[Data excerpts]
=-=-=-=-=
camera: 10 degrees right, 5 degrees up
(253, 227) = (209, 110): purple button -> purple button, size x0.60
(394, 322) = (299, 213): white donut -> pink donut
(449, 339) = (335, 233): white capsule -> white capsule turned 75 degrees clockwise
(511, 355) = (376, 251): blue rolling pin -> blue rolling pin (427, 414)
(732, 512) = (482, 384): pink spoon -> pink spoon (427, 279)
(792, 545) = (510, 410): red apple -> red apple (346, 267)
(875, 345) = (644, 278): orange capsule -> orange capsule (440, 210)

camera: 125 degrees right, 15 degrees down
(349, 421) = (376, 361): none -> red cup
=-=-=-=-=
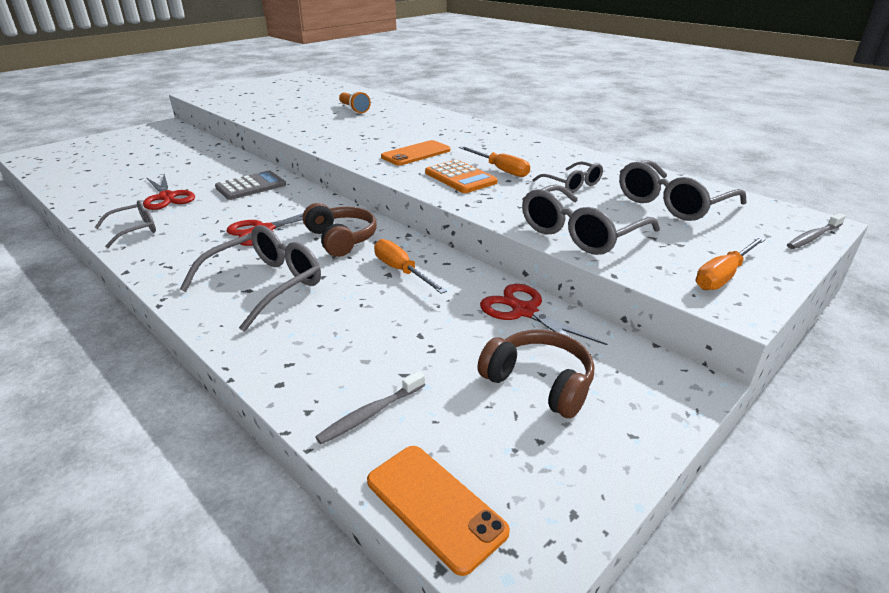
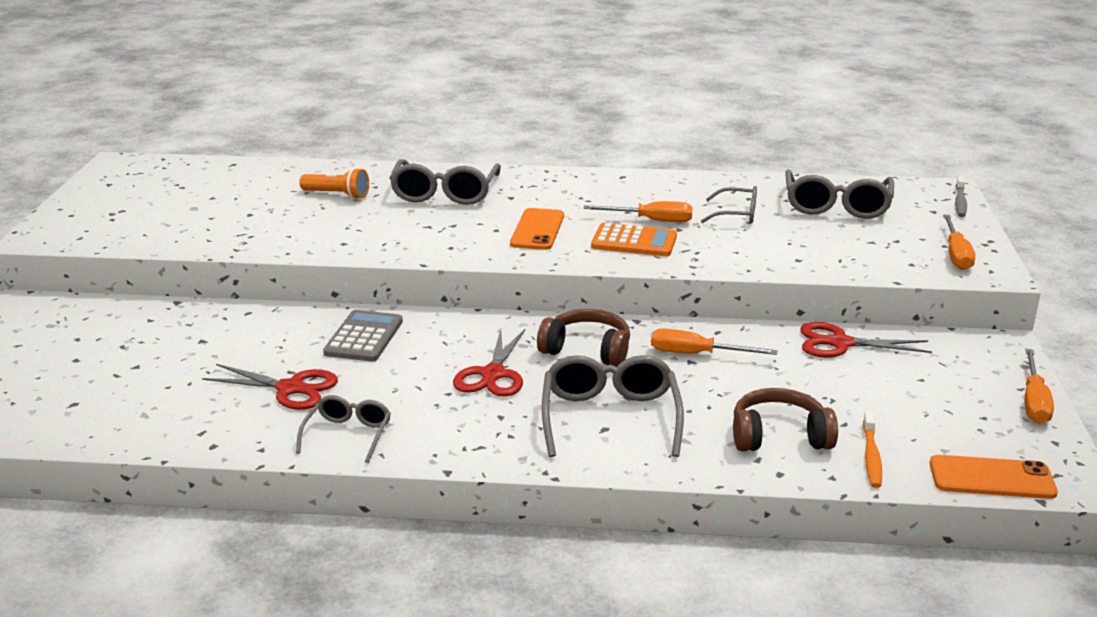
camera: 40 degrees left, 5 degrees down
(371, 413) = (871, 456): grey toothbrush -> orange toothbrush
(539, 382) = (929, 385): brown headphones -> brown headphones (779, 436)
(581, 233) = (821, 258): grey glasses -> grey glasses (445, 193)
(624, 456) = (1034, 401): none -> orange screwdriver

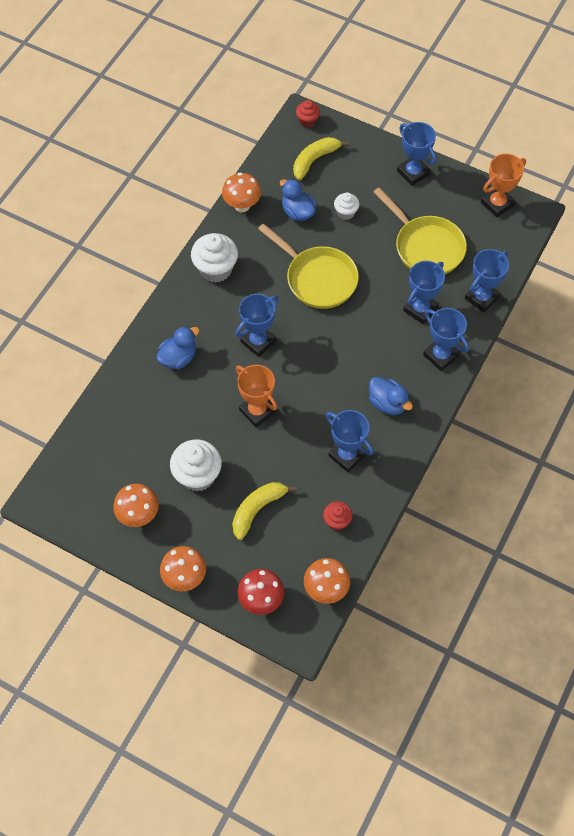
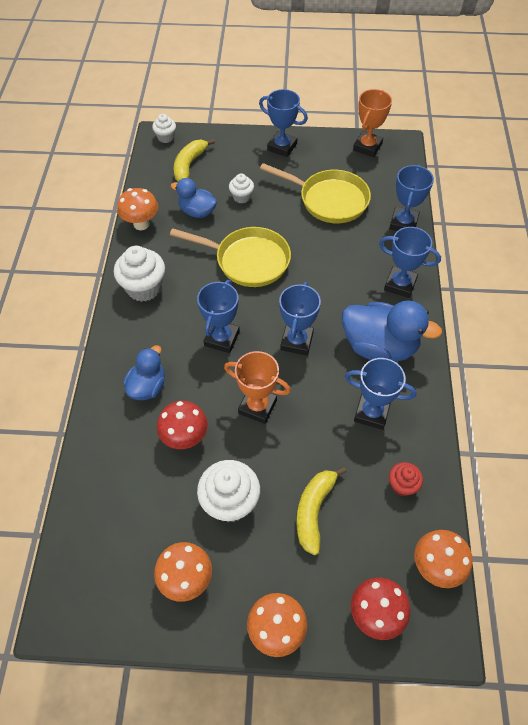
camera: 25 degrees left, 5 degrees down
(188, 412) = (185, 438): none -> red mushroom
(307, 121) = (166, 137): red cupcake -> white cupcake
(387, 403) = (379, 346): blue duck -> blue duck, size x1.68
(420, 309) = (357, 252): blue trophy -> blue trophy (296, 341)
=-=-=-=-=
▶ Exercise: All lines that contain the word "camera" must be copied from the records above.

▶ Output for this task:
camera: 10 degrees right, 5 degrees up
camera: 125 degrees right, 15 degrees down
camera: 40 degrees left, 5 degrees down
camera: 25 degrees left, 5 degrees down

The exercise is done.